Exercise details: In the entries below, go to the line containing "C1: 2200uF (plus +9V, minus GND) -> none" and repeat it along with every later line, exactly.

(Change detection data)
BEGIN

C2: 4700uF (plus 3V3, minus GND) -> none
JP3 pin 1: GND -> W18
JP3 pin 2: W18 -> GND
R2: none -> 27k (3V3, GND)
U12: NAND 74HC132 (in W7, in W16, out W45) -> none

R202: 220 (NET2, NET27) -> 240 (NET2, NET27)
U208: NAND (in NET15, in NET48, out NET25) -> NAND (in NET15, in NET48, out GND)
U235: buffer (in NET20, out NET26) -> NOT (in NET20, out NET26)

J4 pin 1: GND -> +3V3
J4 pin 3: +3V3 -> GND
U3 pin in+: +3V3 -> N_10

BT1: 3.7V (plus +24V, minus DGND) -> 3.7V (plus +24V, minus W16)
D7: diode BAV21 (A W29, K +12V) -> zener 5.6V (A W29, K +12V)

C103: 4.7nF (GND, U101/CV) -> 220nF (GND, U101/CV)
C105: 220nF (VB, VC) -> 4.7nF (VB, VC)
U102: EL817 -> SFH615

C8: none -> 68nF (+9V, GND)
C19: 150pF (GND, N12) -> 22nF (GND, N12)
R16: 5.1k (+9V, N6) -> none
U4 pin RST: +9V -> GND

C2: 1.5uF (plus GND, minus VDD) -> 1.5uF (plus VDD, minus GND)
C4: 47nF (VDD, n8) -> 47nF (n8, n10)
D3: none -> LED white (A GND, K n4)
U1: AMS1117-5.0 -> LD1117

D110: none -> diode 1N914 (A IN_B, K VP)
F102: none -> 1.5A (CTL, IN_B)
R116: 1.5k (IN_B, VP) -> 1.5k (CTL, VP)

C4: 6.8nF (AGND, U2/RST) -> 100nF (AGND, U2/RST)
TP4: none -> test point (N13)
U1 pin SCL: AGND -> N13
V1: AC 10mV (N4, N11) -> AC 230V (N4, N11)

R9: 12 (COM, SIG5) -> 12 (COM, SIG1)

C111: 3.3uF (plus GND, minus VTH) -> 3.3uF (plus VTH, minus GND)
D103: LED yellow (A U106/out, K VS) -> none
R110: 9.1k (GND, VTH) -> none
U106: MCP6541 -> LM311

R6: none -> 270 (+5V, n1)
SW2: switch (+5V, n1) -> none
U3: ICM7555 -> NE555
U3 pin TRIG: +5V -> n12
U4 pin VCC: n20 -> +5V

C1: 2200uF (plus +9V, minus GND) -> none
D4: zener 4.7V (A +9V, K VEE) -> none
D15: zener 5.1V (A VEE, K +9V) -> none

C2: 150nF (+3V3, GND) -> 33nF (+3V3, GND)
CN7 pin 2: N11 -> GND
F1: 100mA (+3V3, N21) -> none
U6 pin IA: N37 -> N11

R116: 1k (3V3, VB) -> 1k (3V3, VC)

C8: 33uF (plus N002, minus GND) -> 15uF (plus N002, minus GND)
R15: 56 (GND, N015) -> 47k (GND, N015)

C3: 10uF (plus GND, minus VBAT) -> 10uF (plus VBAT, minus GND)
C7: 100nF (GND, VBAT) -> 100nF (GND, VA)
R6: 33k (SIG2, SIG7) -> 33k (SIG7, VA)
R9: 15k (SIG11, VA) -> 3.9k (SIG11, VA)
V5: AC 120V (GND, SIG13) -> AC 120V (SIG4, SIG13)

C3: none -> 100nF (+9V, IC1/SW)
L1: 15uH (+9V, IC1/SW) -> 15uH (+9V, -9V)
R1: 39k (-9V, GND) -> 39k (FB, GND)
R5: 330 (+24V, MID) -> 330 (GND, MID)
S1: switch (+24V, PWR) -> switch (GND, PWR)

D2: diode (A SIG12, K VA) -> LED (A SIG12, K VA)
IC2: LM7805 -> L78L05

END

Answer space:
C1: 2200uF (plus +9V, minus GND) -> none
D4: zener 4.7V (A +9V, K VEE) -> none
D15: zener 5.1V (A VEE, K +9V) -> none

C2: 150nF (+3V3, GND) -> 33nF (+3V3, GND)
CN7 pin 2: N11 -> GND
F1: 100mA (+3V3, N21) -> none
U6 pin IA: N37 -> N11

R116: 1k (3V3, VB) -> 1k (3V3, VC)

C8: 33uF (plus N002, minus GND) -> 15uF (plus N002, minus GND)
R15: 56 (GND, N015) -> 47k (GND, N015)

C3: 10uF (plus GND, minus VBAT) -> 10uF (plus VBAT, minus GND)
C7: 100nF (GND, VBAT) -> 100nF (GND, VA)
R6: 33k (SIG2, SIG7) -> 33k (SIG7, VA)
R9: 15k (SIG11, VA) -> 3.9k (SIG11, VA)
V5: AC 120V (GND, SIG13) -> AC 120V (SIG4, SIG13)

C3: none -> 100nF (+9V, IC1/SW)
L1: 15uH (+9V, IC1/SW) -> 15uH (+9V, -9V)
R1: 39k (-9V, GND) -> 39k (FB, GND)
R5: 330 (+24V, MID) -> 330 (GND, MID)
S1: switch (+24V, PWR) -> switch (GND, PWR)

D2: diode (A SIG12, K VA) -> LED (A SIG12, K VA)
IC2: LM7805 -> L78L05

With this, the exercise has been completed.